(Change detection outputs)
++++
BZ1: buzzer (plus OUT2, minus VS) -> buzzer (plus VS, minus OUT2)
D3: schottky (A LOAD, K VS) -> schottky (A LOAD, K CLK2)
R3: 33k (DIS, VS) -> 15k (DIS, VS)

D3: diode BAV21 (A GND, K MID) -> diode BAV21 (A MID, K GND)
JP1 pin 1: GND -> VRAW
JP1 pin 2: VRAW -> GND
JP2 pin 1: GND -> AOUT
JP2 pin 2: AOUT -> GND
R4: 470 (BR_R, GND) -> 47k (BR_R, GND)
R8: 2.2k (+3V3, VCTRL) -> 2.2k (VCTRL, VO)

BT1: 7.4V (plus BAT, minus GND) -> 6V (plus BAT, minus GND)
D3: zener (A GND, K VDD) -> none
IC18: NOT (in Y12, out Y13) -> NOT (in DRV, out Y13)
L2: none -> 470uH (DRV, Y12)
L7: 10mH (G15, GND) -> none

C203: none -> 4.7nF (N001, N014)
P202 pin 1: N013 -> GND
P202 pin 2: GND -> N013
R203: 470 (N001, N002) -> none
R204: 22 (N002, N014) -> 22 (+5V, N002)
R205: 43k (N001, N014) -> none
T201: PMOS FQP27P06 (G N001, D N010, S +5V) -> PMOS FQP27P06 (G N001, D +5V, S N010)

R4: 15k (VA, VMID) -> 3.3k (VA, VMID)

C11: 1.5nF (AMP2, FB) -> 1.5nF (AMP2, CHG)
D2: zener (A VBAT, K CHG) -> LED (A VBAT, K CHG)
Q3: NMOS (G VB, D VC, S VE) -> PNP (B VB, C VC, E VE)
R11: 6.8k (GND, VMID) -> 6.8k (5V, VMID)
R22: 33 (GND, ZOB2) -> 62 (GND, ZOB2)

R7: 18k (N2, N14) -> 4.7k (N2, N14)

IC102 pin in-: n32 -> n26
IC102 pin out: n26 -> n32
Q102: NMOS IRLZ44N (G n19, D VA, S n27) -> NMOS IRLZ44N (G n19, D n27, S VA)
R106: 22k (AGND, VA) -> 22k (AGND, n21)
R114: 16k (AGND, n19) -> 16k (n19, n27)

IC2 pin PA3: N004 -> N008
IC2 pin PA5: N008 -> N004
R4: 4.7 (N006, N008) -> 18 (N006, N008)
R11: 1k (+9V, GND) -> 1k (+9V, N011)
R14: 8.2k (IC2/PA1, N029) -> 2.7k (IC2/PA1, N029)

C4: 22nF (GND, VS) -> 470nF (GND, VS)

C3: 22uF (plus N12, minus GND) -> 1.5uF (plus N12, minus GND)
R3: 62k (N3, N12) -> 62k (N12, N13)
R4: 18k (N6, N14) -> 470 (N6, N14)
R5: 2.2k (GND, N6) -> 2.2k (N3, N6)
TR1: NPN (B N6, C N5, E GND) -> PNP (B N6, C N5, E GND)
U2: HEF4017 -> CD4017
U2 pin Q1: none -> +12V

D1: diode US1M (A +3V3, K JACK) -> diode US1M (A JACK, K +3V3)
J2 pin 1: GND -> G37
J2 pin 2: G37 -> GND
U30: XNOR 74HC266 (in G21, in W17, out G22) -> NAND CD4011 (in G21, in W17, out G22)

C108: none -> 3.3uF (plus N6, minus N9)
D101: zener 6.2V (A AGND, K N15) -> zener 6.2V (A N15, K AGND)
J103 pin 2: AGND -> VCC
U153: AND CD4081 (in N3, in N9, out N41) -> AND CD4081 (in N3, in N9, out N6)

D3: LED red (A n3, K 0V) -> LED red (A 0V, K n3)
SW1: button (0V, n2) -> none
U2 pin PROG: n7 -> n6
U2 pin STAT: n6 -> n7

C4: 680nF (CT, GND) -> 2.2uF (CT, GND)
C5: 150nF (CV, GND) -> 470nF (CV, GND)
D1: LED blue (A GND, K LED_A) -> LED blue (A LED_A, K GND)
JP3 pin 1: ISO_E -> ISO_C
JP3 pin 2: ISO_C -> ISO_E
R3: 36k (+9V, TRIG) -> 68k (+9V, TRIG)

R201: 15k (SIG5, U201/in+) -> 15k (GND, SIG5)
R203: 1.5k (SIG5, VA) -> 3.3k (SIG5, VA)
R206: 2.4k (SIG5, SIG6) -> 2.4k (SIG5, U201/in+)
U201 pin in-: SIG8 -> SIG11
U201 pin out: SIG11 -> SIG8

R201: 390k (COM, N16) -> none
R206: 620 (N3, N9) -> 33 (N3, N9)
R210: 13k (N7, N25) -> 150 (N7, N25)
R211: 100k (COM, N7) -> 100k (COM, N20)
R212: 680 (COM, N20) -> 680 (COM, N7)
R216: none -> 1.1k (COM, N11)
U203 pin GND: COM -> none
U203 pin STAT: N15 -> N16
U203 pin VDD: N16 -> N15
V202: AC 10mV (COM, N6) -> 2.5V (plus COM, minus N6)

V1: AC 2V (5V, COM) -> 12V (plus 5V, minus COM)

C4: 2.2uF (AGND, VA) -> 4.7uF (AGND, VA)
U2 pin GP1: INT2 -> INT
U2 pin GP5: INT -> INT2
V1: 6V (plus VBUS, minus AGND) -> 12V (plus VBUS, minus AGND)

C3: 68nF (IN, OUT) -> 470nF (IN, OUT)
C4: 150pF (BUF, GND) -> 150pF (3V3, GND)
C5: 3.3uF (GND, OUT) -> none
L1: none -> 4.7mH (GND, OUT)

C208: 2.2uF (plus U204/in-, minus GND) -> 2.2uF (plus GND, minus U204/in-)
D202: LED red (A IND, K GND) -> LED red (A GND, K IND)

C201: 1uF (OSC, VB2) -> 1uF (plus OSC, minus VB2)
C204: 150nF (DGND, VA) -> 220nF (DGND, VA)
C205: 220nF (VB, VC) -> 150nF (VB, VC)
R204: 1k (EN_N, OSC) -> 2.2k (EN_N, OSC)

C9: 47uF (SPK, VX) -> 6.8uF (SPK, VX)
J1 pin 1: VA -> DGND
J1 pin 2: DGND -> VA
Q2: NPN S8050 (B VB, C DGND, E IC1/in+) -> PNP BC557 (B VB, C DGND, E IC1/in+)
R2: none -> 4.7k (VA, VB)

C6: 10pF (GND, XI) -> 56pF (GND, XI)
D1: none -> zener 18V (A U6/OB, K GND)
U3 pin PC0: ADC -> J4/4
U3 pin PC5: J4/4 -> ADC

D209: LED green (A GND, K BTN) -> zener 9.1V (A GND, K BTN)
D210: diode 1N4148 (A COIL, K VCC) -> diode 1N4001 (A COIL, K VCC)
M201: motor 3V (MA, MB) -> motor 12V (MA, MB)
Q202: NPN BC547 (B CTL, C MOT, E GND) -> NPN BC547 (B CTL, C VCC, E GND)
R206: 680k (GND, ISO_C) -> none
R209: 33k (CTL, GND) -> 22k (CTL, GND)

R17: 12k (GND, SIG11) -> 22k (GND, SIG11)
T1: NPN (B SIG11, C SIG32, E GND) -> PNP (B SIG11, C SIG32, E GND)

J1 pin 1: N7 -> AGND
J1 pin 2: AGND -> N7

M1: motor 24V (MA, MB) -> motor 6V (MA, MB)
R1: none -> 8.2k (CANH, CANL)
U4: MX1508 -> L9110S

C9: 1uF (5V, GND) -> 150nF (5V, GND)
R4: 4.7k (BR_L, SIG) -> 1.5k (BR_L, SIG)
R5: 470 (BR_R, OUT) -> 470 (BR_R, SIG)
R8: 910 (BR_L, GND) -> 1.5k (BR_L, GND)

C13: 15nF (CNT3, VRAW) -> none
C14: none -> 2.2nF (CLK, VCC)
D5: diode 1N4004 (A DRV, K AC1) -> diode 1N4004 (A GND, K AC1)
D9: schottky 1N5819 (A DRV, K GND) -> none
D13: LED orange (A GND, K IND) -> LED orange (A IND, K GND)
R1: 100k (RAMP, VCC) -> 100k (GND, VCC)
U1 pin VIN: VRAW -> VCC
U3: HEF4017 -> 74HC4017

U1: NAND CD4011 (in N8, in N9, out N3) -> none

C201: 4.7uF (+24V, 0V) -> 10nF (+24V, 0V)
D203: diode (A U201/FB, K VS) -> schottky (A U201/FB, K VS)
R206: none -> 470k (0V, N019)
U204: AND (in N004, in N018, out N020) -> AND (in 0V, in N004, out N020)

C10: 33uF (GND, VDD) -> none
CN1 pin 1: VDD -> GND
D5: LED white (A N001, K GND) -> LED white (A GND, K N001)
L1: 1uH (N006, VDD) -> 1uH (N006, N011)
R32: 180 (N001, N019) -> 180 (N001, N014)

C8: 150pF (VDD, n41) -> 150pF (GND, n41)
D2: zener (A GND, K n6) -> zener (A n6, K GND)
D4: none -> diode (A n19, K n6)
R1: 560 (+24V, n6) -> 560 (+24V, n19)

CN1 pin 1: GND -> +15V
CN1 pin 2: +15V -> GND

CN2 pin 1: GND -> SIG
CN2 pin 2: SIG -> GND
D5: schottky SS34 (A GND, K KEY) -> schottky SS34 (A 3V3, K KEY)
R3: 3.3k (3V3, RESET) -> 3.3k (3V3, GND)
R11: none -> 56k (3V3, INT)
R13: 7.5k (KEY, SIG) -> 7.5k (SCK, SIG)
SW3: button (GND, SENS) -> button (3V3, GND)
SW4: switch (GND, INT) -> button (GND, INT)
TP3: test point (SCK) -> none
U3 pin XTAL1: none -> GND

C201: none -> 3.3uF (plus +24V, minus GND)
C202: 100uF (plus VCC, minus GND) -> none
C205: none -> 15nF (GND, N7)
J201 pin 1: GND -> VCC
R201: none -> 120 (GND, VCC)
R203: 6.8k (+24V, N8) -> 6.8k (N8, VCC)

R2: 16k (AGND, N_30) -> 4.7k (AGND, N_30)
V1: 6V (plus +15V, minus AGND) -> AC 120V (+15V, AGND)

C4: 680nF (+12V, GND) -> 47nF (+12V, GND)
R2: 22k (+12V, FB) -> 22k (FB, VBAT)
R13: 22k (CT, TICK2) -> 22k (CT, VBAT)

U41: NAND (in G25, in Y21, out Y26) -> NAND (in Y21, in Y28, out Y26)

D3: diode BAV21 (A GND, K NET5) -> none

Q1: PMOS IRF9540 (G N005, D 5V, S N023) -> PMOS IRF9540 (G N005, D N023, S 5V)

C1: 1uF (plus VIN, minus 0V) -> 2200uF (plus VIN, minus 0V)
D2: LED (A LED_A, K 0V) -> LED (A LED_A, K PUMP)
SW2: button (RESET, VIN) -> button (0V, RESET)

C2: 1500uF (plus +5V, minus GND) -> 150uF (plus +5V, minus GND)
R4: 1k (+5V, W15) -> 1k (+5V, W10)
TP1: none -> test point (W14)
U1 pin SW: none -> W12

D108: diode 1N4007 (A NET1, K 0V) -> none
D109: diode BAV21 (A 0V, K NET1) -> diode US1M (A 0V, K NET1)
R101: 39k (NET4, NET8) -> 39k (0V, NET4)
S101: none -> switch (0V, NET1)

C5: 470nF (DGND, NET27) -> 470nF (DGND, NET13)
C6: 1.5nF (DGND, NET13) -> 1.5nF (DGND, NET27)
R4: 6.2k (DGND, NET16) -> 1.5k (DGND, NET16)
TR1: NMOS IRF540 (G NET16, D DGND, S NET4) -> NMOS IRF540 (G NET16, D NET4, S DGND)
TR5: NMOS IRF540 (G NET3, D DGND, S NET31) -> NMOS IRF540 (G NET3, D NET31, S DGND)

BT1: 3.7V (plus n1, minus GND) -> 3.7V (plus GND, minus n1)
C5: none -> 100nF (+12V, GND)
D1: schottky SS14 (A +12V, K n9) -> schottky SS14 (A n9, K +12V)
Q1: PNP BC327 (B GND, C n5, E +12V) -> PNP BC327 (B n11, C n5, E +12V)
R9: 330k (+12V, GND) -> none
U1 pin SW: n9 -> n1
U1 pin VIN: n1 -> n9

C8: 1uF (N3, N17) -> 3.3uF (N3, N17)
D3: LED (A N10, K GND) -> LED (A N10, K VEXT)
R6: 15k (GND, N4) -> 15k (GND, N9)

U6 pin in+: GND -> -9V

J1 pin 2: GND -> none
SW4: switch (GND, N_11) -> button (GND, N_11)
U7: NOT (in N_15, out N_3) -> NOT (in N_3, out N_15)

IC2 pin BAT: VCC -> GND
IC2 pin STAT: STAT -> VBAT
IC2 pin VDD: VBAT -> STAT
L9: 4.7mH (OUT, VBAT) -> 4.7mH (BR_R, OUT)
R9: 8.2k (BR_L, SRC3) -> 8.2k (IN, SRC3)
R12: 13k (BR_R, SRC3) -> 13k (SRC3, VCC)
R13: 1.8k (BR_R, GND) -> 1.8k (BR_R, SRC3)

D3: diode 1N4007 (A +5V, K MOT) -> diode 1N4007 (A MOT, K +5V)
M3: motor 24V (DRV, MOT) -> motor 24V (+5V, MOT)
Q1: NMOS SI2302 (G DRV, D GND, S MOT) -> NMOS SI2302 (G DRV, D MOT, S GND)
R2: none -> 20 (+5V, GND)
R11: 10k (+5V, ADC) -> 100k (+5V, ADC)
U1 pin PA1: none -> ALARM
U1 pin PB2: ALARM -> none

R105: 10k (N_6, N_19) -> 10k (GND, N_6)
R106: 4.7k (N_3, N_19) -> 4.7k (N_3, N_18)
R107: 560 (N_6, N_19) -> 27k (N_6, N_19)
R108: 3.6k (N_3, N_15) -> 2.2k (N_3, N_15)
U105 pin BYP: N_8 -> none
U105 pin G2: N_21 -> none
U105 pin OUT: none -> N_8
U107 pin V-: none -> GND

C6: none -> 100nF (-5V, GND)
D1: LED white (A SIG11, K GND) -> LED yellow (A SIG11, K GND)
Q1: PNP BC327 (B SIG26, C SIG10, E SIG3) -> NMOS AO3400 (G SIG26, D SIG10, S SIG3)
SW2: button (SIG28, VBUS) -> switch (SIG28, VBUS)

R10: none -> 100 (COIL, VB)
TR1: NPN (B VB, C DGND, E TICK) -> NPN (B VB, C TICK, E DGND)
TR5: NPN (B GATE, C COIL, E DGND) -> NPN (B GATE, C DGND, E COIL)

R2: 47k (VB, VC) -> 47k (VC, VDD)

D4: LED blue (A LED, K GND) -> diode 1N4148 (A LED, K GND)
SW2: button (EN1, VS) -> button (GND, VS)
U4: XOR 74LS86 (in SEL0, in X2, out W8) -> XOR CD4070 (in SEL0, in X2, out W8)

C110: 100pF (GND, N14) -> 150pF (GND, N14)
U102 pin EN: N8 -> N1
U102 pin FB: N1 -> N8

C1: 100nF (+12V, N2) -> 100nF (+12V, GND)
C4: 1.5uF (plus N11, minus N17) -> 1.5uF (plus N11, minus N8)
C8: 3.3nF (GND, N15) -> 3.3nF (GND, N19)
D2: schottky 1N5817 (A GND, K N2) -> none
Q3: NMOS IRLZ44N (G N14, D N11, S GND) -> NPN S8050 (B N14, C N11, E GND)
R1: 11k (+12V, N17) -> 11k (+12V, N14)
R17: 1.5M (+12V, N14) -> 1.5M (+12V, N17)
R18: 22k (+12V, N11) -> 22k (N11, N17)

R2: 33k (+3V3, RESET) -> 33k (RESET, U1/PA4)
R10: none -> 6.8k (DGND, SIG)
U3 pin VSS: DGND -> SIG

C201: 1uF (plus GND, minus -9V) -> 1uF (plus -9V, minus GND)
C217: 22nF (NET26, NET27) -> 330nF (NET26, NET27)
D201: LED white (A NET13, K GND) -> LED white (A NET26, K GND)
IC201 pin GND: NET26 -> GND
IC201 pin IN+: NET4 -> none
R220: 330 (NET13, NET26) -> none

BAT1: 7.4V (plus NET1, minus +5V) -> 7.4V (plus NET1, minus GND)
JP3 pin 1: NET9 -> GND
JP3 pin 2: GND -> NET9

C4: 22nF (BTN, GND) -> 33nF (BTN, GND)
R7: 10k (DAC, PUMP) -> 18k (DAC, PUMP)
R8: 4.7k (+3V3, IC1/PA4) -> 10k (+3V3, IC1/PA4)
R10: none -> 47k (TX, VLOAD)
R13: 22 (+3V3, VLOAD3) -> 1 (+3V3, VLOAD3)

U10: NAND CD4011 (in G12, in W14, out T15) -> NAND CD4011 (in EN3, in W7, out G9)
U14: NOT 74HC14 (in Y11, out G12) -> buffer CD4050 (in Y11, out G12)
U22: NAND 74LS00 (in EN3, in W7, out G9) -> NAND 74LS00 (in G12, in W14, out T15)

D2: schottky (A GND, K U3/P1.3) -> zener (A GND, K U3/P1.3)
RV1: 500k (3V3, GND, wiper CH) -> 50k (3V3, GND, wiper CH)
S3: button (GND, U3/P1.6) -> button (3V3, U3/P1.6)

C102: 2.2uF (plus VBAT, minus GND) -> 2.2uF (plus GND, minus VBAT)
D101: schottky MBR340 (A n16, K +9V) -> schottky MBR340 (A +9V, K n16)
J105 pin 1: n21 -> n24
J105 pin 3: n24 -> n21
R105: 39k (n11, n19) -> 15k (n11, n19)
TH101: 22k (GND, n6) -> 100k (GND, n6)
++++
**Your assignment**:
Repeat only the lines from the one holding "R220: 330 (NET13, NET26) -> none" through the last line of the data.

**Final answer**:
R220: 330 (NET13, NET26) -> none

BAT1: 7.4V (plus NET1, minus +5V) -> 7.4V (plus NET1, minus GND)
JP3 pin 1: NET9 -> GND
JP3 pin 2: GND -> NET9

C4: 22nF (BTN, GND) -> 33nF (BTN, GND)
R7: 10k (DAC, PUMP) -> 18k (DAC, PUMP)
R8: 4.7k (+3V3, IC1/PA4) -> 10k (+3V3, IC1/PA4)
R10: none -> 47k (TX, VLOAD)
R13: 22 (+3V3, VLOAD3) -> 1 (+3V3, VLOAD3)

U10: NAND CD4011 (in G12, in W14, out T15) -> NAND CD4011 (in EN3, in W7, out G9)
U14: NOT 74HC14 (in Y11, out G12) -> buffer CD4050 (in Y11, out G12)
U22: NAND 74LS00 (in EN3, in W7, out G9) -> NAND 74LS00 (in G12, in W14, out T15)

D2: schottky (A GND, K U3/P1.3) -> zener (A GND, K U3/P1.3)
RV1: 500k (3V3, GND, wiper CH) -> 50k (3V3, GND, wiper CH)
S3: button (GND, U3/P1.6) -> button (3V3, U3/P1.6)

C102: 2.2uF (plus VBAT, minus GND) -> 2.2uF (plus GND, minus VBAT)
D101: schottky MBR340 (A n16, K +9V) -> schottky MBR340 (A +9V, K n16)
J105 pin 1: n21 -> n24
J105 pin 3: n24 -> n21
R105: 39k (n11, n19) -> 15k (n11, n19)
TH101: 22k (GND, n6) -> 100k (GND, n6)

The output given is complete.